EXERCISE OBJECTIVE: Please repeat the listing exactly, with every line intact.
[[ INFORMATION PROVIDED, beginning ]]
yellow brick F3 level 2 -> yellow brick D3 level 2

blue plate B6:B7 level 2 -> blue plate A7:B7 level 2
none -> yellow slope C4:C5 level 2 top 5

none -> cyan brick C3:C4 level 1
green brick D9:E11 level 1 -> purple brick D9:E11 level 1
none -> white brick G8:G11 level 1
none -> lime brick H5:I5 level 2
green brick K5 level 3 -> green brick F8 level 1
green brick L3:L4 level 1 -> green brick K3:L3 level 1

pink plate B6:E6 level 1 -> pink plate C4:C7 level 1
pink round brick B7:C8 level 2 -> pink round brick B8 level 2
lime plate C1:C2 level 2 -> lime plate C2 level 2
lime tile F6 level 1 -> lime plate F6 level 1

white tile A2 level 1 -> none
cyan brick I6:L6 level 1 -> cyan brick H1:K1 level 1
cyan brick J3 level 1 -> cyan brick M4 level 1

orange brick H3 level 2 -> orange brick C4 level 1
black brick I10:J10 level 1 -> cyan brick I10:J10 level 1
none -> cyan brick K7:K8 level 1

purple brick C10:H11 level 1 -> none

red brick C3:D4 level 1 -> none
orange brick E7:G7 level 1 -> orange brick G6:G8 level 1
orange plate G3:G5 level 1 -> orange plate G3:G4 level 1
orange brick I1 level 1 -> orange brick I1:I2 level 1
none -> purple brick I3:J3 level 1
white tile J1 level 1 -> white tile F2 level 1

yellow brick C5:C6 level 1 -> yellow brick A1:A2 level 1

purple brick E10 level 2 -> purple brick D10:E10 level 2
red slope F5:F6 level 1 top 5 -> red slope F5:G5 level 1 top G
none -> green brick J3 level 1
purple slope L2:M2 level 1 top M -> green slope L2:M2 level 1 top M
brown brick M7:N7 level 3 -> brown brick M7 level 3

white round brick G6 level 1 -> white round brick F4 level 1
[[ INFORMATION PROVIDED, end ]]
REPLY:
yellow brick F3 level 2 -> yellow brick D3 level 2

blue plate B6:B7 level 2 -> blue plate A7:B7 level 2
none -> yellow slope C4:C5 level 2 top 5

none -> cyan brick C3:C4 level 1
green brick D9:E11 level 1 -> purple brick D9:E11 level 1
none -> white brick G8:G11 level 1
none -> lime brick H5:I5 level 2
green brick K5 level 3 -> green brick F8 level 1
green brick L3:L4 level 1 -> green brick K3:L3 level 1

pink plate B6:E6 level 1 -> pink plate C4:C7 level 1
pink round brick B7:C8 level 2 -> pink round brick B8 level 2
lime plate C1:C2 level 2 -> lime plate C2 level 2
lime tile F6 level 1 -> lime plate F6 level 1

white tile A2 level 1 -> none
cyan brick I6:L6 level 1 -> cyan brick H1:K1 level 1
cyan brick J3 level 1 -> cyan brick M4 level 1

orange brick H3 level 2 -> orange brick C4 level 1
black brick I10:J10 level 1 -> cyan brick I10:J10 level 1
none -> cyan brick K7:K8 level 1

purple brick C10:H11 level 1 -> none

red brick C3:D4 level 1 -> none
orange brick E7:G7 level 1 -> orange brick G6:G8 level 1
orange plate G3:G5 level 1 -> orange plate G3:G4 level 1
orange brick I1 level 1 -> orange brick I1:I2 level 1
none -> purple brick I3:J3 level 1
white tile J1 level 1 -> white tile F2 level 1

yellow brick C5:C6 level 1 -> yellow brick A1:A2 level 1

purple brick E10 level 2 -> purple brick D10:E10 level 2
red slope F5:F6 level 1 top 5 -> red slope F5:G5 level 1 top G
none -> green brick J3 level 1
purple slope L2:M2 level 1 top M -> green slope L2:M2 level 1 top M
brown brick M7:N7 level 3 -> brown brick M7 level 3

white round brick G6 level 1 -> white round brick F4 level 1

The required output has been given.